Transcribe exactly, and only, the lines from the one containing "R3: 56k (GND, INT) -> 3.9k (GND, INT)" through the end of the material.

_Provided material_.
[Start of Attachment]

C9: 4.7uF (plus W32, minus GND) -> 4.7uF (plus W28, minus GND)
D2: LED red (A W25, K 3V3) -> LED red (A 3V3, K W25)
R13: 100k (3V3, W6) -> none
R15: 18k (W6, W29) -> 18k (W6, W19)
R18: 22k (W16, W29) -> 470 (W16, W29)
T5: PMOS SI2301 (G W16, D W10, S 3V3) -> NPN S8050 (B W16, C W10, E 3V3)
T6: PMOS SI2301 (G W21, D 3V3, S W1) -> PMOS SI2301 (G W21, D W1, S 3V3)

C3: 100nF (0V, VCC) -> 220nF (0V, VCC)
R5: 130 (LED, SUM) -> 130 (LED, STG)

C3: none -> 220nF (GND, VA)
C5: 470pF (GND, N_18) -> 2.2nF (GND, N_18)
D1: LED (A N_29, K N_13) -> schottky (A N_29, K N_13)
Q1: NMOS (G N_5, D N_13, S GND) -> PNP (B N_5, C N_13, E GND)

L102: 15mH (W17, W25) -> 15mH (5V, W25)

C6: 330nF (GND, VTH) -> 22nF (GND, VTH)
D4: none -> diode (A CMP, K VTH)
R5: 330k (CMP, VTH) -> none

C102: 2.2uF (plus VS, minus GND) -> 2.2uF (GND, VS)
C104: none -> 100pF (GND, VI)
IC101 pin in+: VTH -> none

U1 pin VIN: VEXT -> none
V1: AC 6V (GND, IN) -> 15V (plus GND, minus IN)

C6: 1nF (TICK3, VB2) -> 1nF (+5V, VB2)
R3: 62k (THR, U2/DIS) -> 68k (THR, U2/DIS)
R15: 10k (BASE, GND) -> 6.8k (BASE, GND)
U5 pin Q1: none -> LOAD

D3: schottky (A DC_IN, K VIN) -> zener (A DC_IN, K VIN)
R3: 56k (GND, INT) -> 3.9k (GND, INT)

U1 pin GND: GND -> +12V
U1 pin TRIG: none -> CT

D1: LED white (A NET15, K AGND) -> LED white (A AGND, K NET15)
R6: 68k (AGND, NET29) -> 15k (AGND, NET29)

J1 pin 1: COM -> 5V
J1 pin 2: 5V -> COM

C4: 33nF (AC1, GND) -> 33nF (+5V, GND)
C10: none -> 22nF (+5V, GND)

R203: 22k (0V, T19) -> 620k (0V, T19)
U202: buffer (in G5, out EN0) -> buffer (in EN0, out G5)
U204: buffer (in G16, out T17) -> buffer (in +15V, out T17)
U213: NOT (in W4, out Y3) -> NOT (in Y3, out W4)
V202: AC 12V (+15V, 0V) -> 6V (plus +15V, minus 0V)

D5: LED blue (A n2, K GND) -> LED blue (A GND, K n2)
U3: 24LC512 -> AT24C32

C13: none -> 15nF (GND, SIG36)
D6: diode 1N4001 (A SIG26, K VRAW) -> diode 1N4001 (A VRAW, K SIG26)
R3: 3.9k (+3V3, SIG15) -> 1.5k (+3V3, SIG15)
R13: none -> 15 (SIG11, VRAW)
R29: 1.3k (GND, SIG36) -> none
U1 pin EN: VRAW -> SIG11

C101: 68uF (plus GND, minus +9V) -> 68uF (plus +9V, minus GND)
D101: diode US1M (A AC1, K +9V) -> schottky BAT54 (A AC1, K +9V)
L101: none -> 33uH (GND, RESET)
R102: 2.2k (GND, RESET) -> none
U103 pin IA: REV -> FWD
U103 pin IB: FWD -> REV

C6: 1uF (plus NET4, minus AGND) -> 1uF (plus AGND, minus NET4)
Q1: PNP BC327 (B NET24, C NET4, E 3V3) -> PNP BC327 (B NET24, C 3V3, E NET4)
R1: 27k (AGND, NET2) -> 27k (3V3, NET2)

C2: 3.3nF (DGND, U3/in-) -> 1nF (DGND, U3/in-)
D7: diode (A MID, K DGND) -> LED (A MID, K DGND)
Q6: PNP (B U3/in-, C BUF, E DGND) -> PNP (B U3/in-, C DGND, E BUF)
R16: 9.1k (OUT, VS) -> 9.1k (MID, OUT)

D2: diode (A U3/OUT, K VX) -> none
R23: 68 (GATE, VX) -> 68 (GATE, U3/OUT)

[End of Attachment]

_Response for this exercise_.
R3: 56k (GND, INT) -> 3.9k (GND, INT)

U1 pin GND: GND -> +12V
U1 pin TRIG: none -> CT

D1: LED white (A NET15, K AGND) -> LED white (A AGND, K NET15)
R6: 68k (AGND, NET29) -> 15k (AGND, NET29)

J1 pin 1: COM -> 5V
J1 pin 2: 5V -> COM

C4: 33nF (AC1, GND) -> 33nF (+5V, GND)
C10: none -> 22nF (+5V, GND)

R203: 22k (0V, T19) -> 620k (0V, T19)
U202: buffer (in G5, out EN0) -> buffer (in EN0, out G5)
U204: buffer (in G16, out T17) -> buffer (in +15V, out T17)
U213: NOT (in W4, out Y3) -> NOT (in Y3, out W4)
V202: AC 12V (+15V, 0V) -> 6V (plus +15V, minus 0V)

D5: LED blue (A n2, K GND) -> LED blue (A GND, K n2)
U3: 24LC512 -> AT24C32

C13: none -> 15nF (GND, SIG36)
D6: diode 1N4001 (A SIG26, K VRAW) -> diode 1N4001 (A VRAW, K SIG26)
R3: 3.9k (+3V3, SIG15) -> 1.5k (+3V3, SIG15)
R13: none -> 15 (SIG11, VRAW)
R29: 1.3k (GND, SIG36) -> none
U1 pin EN: VRAW -> SIG11

C101: 68uF (plus GND, minus +9V) -> 68uF (plus +9V, minus GND)
D101: diode US1M (A AC1, K +9V) -> schottky BAT54 (A AC1, K +9V)
L101: none -> 33uH (GND, RESET)
R102: 2.2k (GND, RESET) -> none
U103 pin IA: REV -> FWD
U103 pin IB: FWD -> REV

C6: 1uF (plus NET4, minus AGND) -> 1uF (plus AGND, minus NET4)
Q1: PNP BC327 (B NET24, C NET4, E 3V3) -> PNP BC327 (B NET24, C 3V3, E NET4)
R1: 27k (AGND, NET2) -> 27k (3V3, NET2)

C2: 3.3nF (DGND, U3/in-) -> 1nF (DGND, U3/in-)
D7: diode (A MID, K DGND) -> LED (A MID, K DGND)
Q6: PNP (B U3/in-, C BUF, E DGND) -> PNP (B U3/in-, C DGND, E BUF)
R16: 9.1k (OUT, VS) -> 9.1k (MID, OUT)

D2: diode (A U3/OUT, K VX) -> none
R23: 68 (GATE, VX) -> 68 (GATE, U3/OUT)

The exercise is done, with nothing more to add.